*** Opening of Information shown ***

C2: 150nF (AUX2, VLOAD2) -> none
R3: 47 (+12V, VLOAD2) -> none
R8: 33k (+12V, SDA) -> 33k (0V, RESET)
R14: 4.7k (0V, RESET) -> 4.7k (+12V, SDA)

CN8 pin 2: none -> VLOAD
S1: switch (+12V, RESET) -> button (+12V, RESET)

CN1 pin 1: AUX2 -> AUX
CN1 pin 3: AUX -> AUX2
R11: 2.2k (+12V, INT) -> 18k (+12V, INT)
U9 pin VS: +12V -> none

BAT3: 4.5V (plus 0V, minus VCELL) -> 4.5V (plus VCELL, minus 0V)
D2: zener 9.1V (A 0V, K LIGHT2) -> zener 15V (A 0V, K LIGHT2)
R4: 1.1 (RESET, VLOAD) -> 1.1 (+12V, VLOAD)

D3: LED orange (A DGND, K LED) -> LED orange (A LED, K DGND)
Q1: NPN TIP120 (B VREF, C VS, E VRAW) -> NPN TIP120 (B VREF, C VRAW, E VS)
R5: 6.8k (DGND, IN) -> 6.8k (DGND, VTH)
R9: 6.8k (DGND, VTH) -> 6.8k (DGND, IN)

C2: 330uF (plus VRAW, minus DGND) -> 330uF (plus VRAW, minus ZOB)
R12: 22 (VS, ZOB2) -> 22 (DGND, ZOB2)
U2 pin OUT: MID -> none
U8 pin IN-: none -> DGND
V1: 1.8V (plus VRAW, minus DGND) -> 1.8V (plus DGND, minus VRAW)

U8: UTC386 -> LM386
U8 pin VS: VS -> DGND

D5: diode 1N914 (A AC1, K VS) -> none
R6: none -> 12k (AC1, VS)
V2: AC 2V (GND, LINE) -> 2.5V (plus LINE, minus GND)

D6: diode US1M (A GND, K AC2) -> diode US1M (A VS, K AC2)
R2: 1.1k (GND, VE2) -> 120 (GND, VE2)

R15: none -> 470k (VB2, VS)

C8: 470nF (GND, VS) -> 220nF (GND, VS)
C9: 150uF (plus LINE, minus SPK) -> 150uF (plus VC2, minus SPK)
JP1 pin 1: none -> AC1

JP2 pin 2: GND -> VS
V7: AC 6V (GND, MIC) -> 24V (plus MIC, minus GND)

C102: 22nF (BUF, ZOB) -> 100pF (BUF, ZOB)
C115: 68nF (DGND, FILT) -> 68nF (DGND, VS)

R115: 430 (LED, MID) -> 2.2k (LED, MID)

*** Close of Information shown ***

_Exercise directions_
Which of the lines in the data hold the string "plus"? Report each of them by copying it.

_Solution for this problem_
BAT3: 4.5V (plus 0V, minus VCELL) -> 4.5V (plus VCELL, minus 0V)
C2: 330uF (plus VRAW, minus DGND) -> 330uF (plus VRAW, minus ZOB)
V1: 1.8V (plus VRAW, minus DGND) -> 1.8V (plus DGND, minus VRAW)
V2: AC 2V (GND, LINE) -> 2.5V (plus LINE, minus GND)
C9: 150uF (plus LINE, minus SPK) -> 150uF (plus VC2, minus SPK)
V7: AC 6V (GND, MIC) -> 24V (plus MIC, minus GND)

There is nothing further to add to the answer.